Transcribe the line holding "building: none -> [179,433,292,569]" together with every line after it, through the end of the records, exactly and with no pictures.

*** DATA FOR THIS TASK Section Begins ***

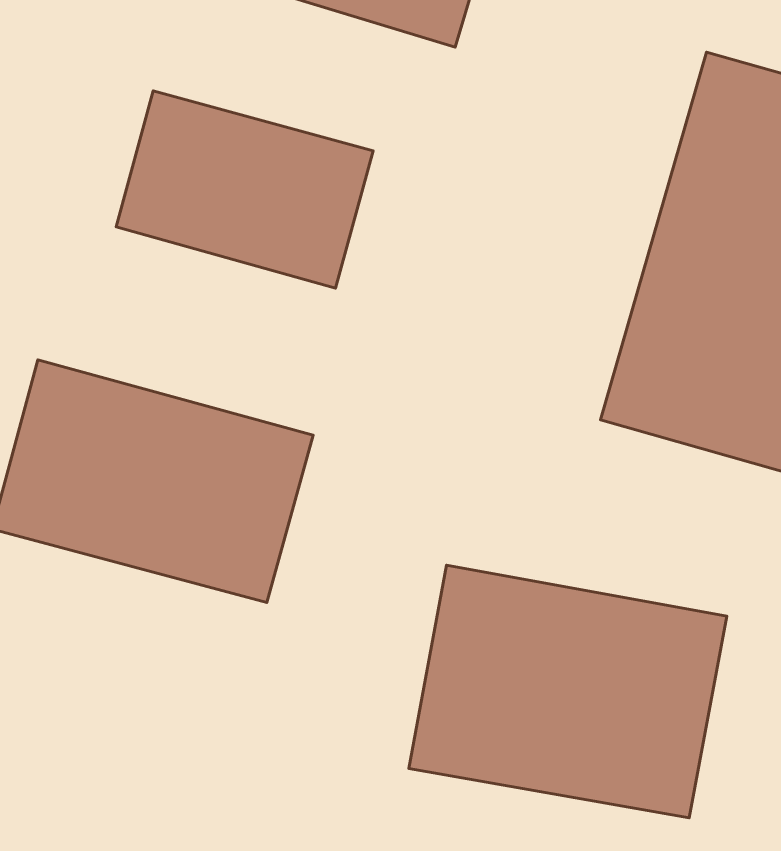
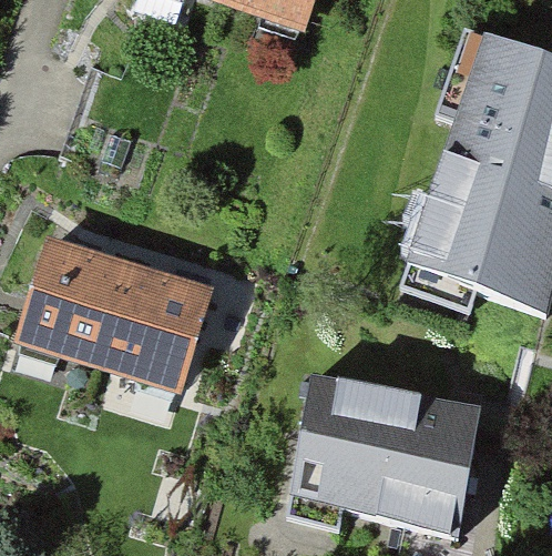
building: [116,91,373,288] -> none

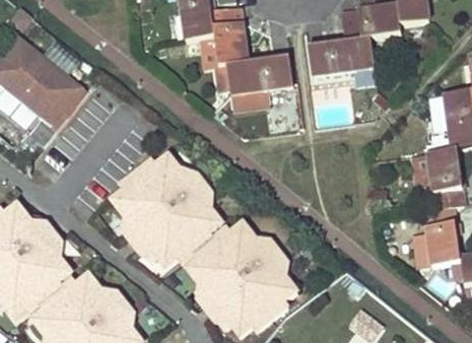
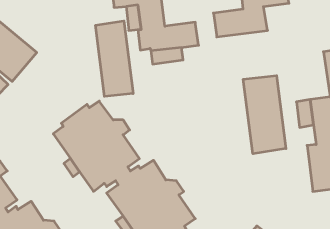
building: none -> [96,21,133,96]
building: none -> [243,76,286,154]

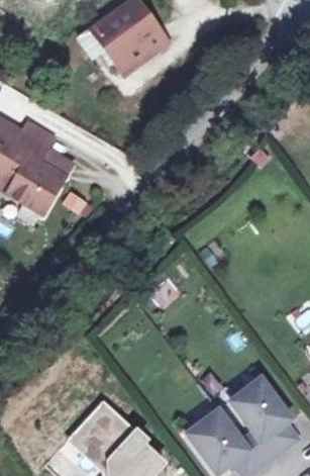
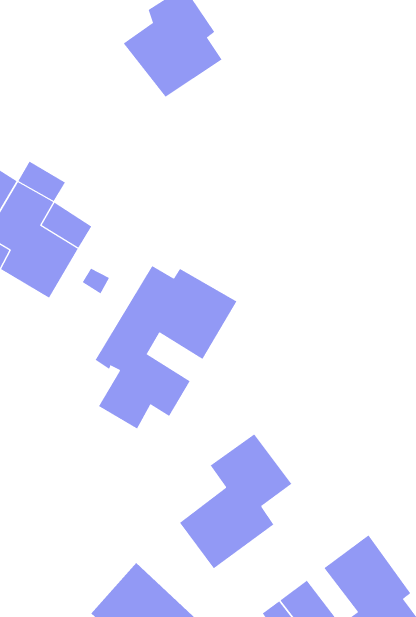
building: none -> [95,265,237,429]
building: none -> [179,433,292,569]

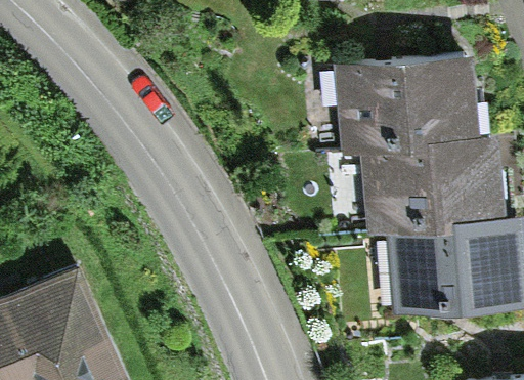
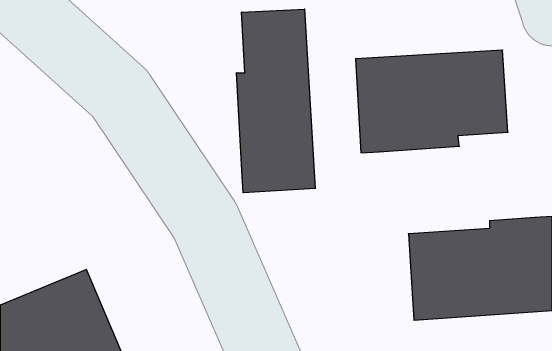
building: none -> [237,9,315,193]
building: [359,134,507,233] -> none

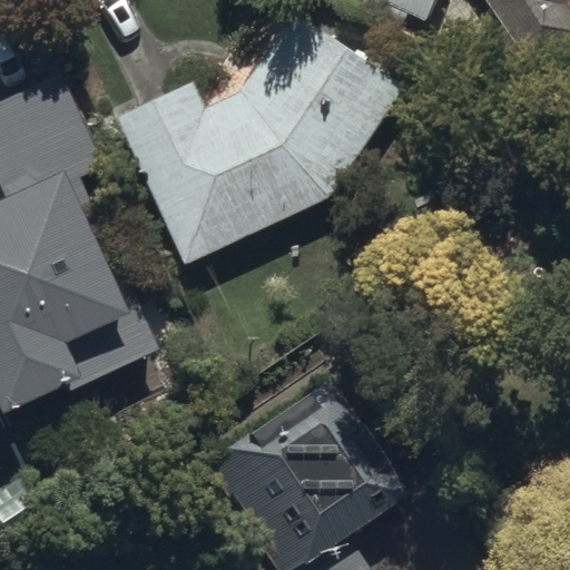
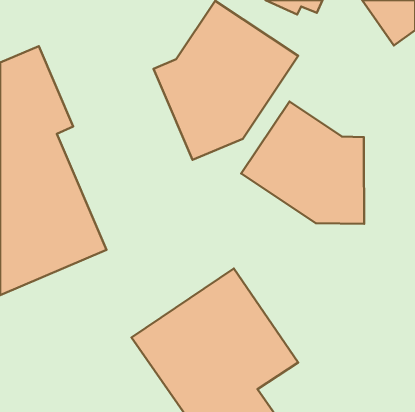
building: [102,96,261,286] -> none
building: none -> [241,102,364,224]

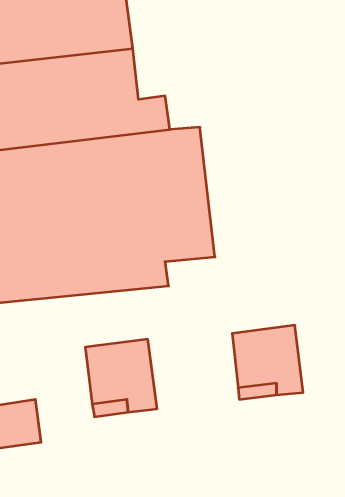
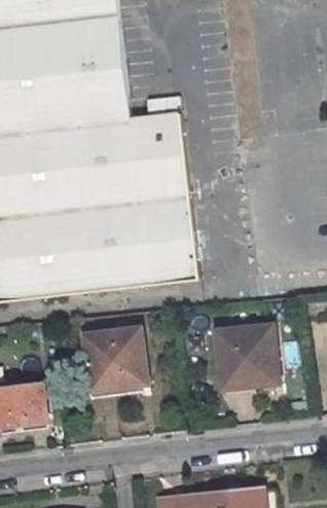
building: none -> [153,111,184,144]
building: none -> [153,257,199,283]

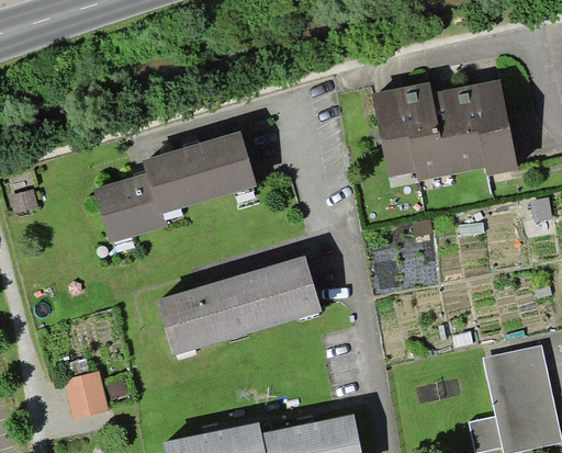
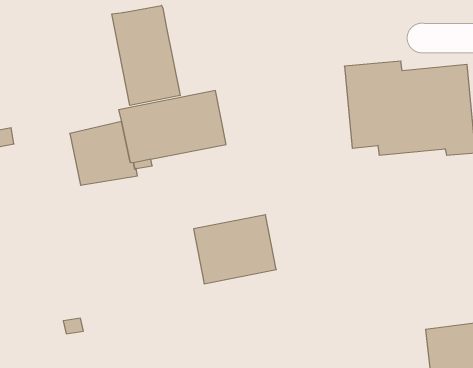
building: none -> [112,5,180,105]
building: [156,276,248,354] -> none
building: [64,371,108,419] -> none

*** DATA FOR THIS TASK Section Ends ***

**SOLUTION TO THIS EXERCISE**
building: none -> [179,433,292,569]

building: none -> [237,9,315,193]
building: [359,134,507,233] -> none

building: [102,96,261,286] -> none
building: none -> [241,102,364,224]

building: none -> [153,111,184,144]
building: none -> [153,257,199,283]

building: none -> [112,5,180,105]
building: [156,276,248,354] -> none
building: [64,371,108,419] -> none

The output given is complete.